Task prompt: Give the number of lines in the data below where the word "Agenda" appears, and nothing besides.
(Extracted information)
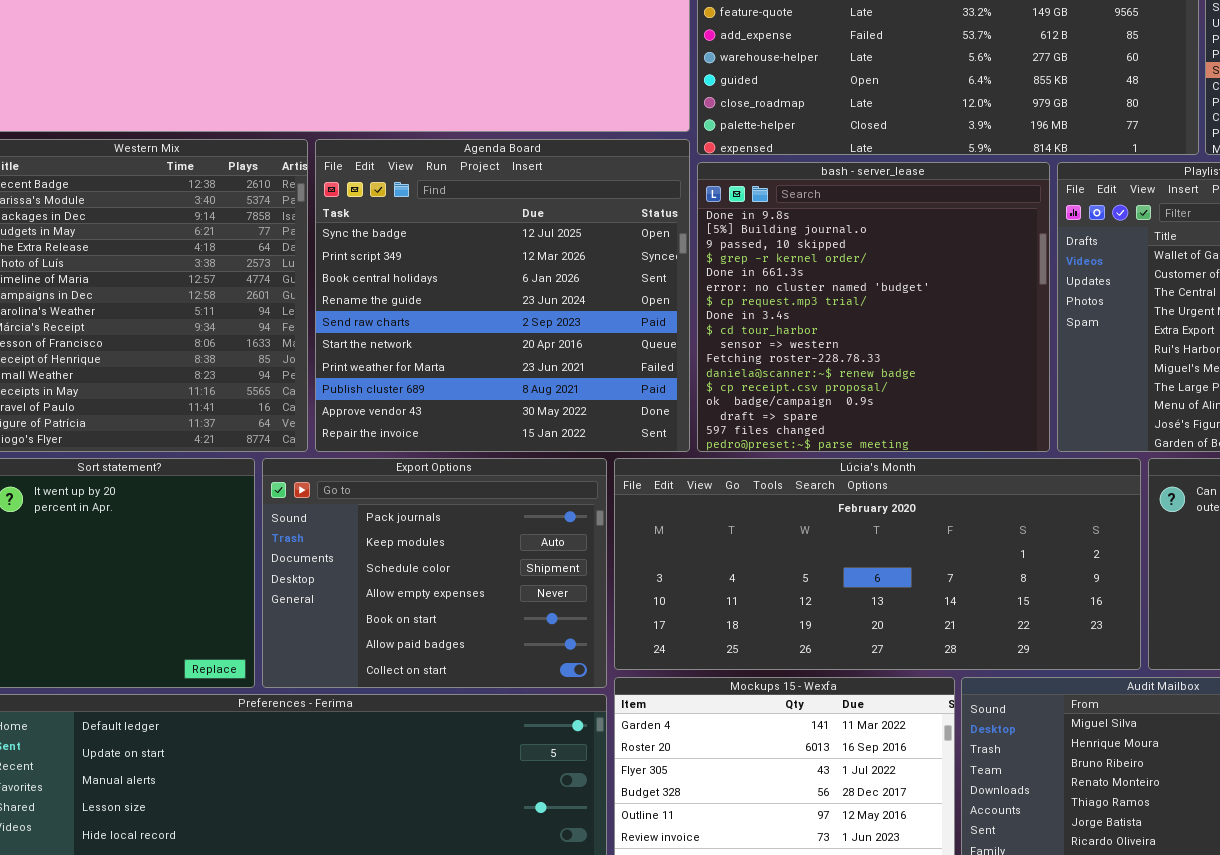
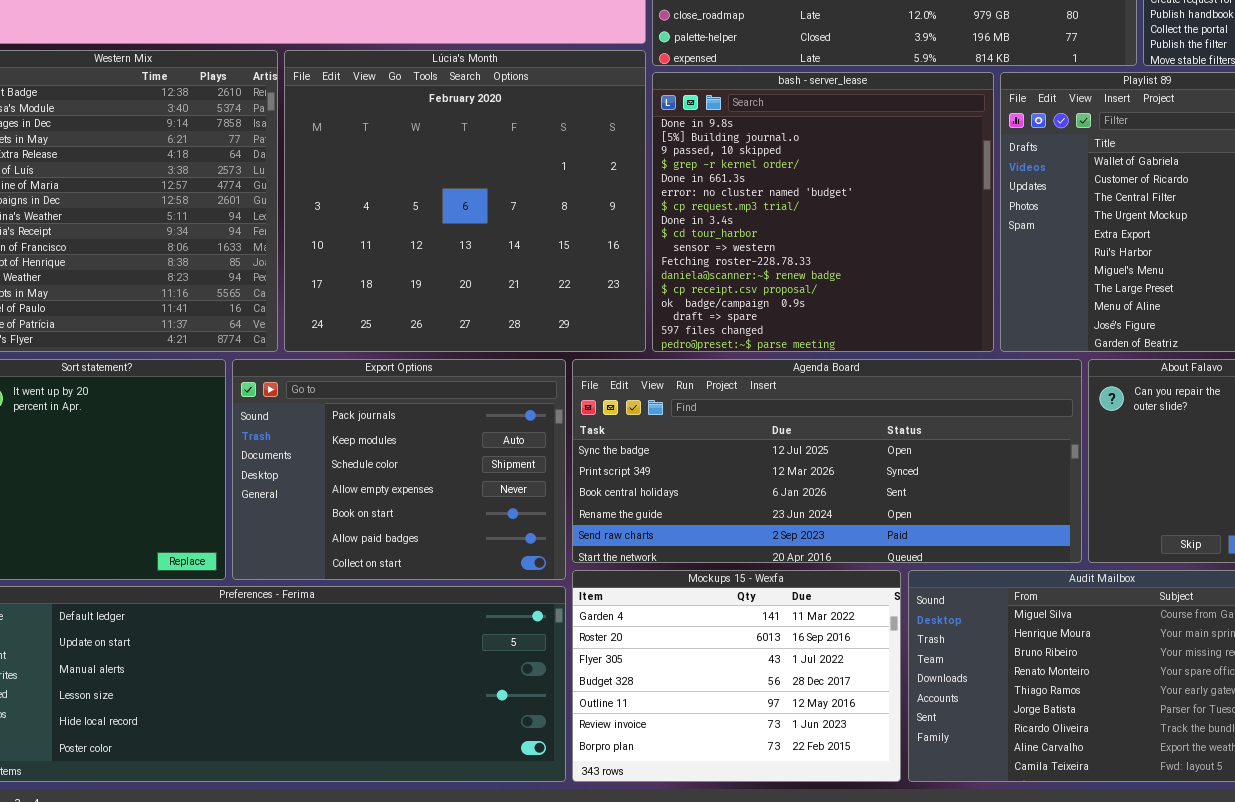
Agenda Board: [315,139,690,452] -> [572,359,1082,563], moved, resized
Lúcia's Month: [614,458,1141,670] -> [284,50,646,352], moved, resized

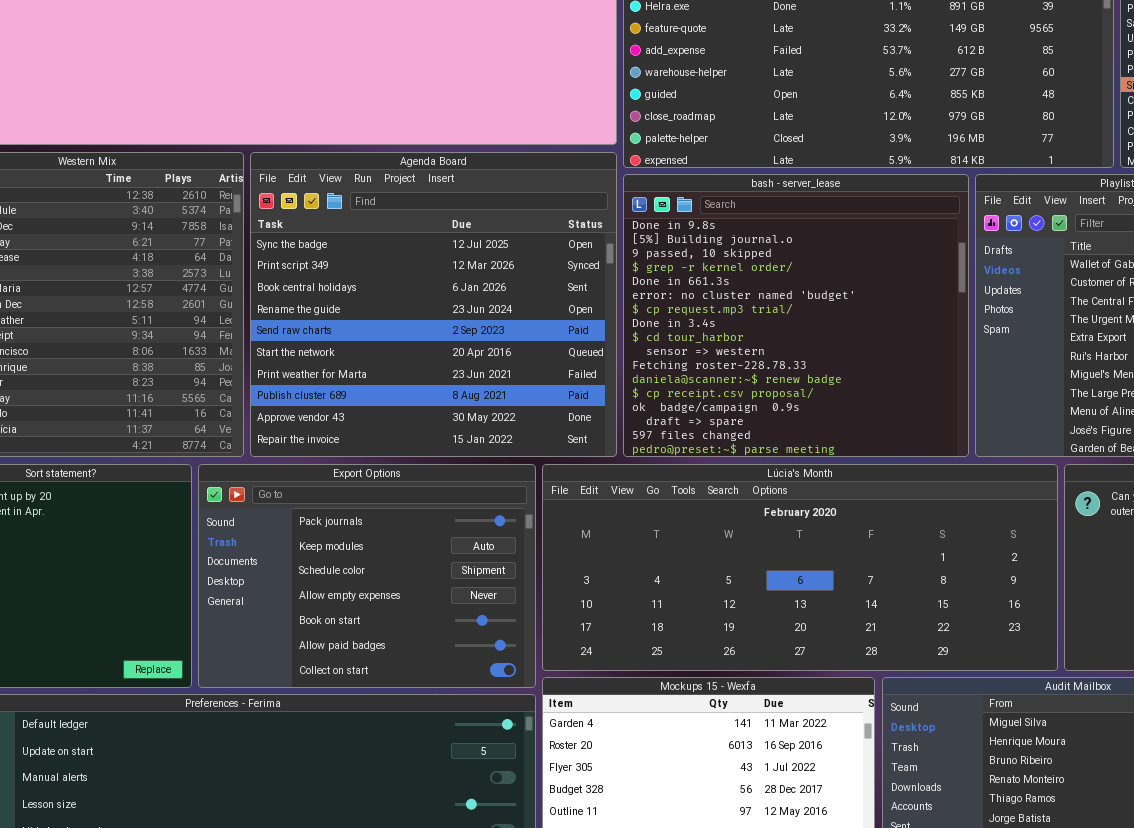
Lúcia's Month: [284,50,646,352] -> [542,464,1058,671], moved, resized
Agenda Board: [572,359,1082,563] -> [250,152,617,457], moved, resized

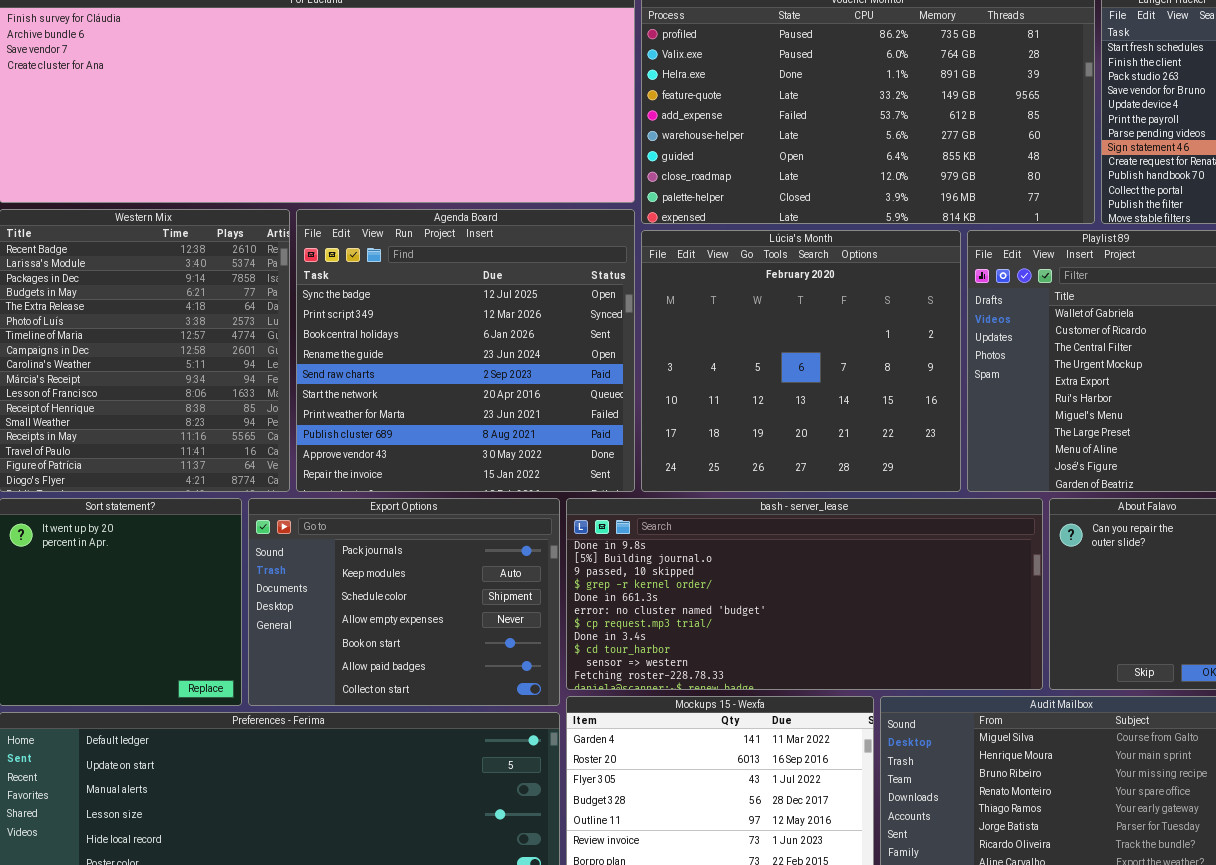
bash - server_lease: [623,174,969,457] -> [566,498,1043,690], moved, resized
Lúcia's Month: [542,464,1058,671] -> [641,230,961,492], moved, resized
(End Extracted information)
Answer space: 2